_What the task requires_
Only the lines from the one with "gone | russet" through the end of the material, both ends included, should be retyped exactly.

_Dataset section_
---+---

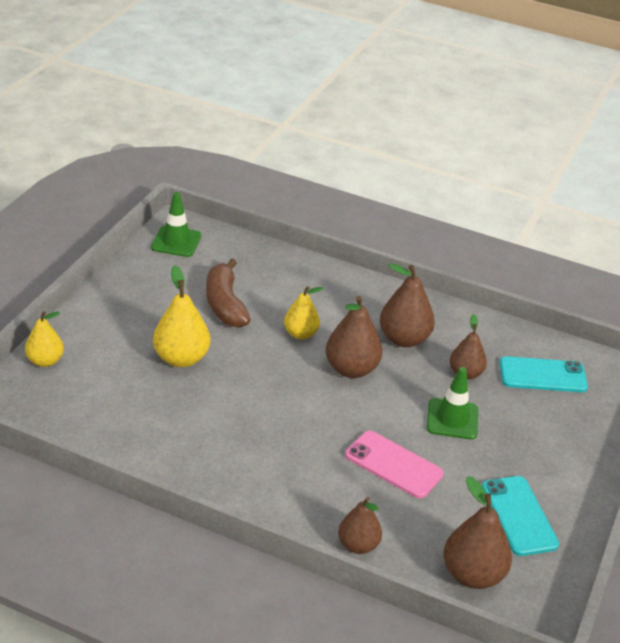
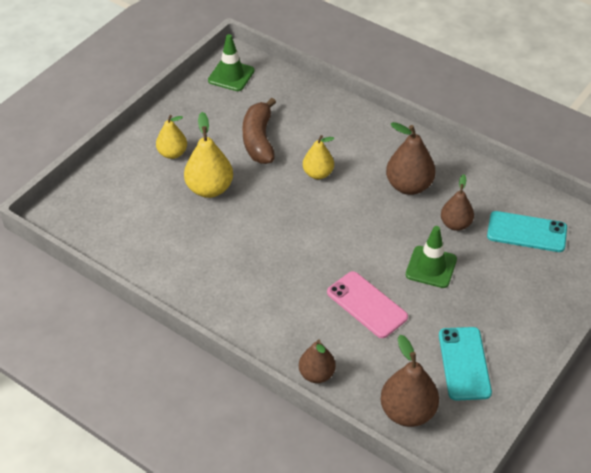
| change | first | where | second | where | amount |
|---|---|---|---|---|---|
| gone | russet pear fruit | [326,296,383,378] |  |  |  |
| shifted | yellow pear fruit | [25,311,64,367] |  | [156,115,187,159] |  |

---+---

_Completed exercise_
| gone | russet pear fruit | [326,296,383,378] |  |  |  |
| shifted | yellow pear fruit | [25,311,64,367] |  | [156,115,187,159] |  |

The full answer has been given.